What to work on: Copy exactly the stretch of data below from the line with "red semicircle: (24, 51) -> (24, 64), moved" through the line with "yellow diamond: (567, 228)", including both of those lines.

Input data:
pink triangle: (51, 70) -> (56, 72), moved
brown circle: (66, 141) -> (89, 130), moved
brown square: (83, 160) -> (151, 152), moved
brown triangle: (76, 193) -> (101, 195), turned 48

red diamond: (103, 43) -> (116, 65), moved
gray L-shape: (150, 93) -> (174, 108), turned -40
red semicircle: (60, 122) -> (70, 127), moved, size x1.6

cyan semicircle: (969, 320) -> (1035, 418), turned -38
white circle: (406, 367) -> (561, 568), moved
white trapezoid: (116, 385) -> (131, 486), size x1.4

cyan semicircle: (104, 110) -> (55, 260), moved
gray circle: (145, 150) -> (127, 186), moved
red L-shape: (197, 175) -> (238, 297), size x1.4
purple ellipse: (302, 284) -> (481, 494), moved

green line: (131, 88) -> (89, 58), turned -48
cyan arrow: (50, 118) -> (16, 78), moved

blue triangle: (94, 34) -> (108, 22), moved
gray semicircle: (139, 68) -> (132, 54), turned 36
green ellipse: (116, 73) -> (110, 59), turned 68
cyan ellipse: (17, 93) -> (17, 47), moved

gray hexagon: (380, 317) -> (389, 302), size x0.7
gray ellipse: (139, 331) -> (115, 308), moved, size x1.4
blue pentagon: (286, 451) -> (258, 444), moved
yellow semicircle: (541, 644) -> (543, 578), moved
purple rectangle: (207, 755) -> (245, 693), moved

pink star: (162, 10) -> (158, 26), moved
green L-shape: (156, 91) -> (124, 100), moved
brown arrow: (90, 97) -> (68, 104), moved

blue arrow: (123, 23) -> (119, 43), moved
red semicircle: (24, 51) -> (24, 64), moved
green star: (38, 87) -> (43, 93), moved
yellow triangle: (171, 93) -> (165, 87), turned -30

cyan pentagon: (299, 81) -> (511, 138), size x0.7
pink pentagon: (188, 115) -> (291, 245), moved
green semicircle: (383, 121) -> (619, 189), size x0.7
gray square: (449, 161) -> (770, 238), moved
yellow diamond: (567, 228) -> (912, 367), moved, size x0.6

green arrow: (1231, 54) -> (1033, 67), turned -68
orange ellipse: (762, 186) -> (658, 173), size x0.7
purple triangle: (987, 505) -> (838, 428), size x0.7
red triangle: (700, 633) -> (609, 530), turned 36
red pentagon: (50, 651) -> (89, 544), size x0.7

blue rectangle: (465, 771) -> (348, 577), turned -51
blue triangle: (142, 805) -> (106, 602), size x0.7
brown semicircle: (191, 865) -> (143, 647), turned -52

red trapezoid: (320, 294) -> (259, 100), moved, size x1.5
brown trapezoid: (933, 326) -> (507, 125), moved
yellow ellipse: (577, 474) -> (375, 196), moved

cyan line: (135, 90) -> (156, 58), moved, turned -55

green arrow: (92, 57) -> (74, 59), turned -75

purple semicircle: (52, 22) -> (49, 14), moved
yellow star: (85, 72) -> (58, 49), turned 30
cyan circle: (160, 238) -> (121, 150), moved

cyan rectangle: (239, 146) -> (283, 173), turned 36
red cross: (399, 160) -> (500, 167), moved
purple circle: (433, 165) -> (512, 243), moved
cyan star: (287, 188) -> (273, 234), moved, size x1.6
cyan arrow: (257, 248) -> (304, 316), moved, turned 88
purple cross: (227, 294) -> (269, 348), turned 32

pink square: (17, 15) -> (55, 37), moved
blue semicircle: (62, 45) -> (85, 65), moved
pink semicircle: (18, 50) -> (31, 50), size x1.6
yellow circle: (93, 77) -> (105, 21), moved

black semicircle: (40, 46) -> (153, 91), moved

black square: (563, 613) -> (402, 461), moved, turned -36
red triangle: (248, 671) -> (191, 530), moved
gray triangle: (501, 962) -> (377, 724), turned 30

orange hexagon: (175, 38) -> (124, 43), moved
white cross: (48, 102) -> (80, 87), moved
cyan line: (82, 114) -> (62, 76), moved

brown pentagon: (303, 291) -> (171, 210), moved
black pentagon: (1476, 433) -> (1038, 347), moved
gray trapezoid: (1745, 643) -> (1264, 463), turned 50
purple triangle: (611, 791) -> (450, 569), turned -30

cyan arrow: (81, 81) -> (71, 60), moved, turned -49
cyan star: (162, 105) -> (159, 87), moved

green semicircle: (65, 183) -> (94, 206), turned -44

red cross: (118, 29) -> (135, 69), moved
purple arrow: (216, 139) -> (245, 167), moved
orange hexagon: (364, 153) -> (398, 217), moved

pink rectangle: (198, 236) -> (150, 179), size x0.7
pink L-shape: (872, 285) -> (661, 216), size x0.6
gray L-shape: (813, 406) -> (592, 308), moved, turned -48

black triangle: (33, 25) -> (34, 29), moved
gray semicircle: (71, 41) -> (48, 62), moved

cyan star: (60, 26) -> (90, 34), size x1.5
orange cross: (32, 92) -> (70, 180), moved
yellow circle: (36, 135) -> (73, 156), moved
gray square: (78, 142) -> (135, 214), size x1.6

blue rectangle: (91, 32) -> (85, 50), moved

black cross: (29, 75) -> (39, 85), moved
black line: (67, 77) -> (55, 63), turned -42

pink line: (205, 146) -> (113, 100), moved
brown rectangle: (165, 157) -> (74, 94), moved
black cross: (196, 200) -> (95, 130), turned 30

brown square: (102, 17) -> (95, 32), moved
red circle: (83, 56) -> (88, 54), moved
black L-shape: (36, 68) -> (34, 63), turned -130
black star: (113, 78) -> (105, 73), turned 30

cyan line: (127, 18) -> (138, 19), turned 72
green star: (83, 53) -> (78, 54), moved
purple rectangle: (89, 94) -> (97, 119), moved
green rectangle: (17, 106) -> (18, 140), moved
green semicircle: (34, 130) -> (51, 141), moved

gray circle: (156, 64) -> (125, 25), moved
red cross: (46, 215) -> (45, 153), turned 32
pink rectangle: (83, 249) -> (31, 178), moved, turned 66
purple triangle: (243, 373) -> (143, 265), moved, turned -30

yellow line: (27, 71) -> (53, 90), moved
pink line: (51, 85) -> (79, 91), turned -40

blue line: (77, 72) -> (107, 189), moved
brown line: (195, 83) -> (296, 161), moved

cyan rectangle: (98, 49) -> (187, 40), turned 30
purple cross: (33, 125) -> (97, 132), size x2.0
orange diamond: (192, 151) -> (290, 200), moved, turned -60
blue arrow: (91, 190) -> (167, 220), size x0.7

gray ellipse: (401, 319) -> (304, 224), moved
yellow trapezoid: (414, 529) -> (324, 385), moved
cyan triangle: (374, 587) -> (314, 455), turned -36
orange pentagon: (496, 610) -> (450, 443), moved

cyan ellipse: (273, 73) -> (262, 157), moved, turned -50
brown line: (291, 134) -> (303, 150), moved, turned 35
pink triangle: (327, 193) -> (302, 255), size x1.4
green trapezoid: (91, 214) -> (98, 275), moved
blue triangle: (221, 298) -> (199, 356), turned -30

Solution to this task:
red semicircle: (24, 51) -> (24, 64), moved
green star: (38, 87) -> (43, 93), moved
yellow triangle: (171, 93) -> (165, 87), turned -30

cyan pentagon: (299, 81) -> (511, 138), size x0.7
pink pentagon: (188, 115) -> (291, 245), moved
green semicircle: (383, 121) -> (619, 189), size x0.7
gray square: (449, 161) -> (770, 238), moved
yellow diamond: (567, 228) -> (912, 367), moved, size x0.6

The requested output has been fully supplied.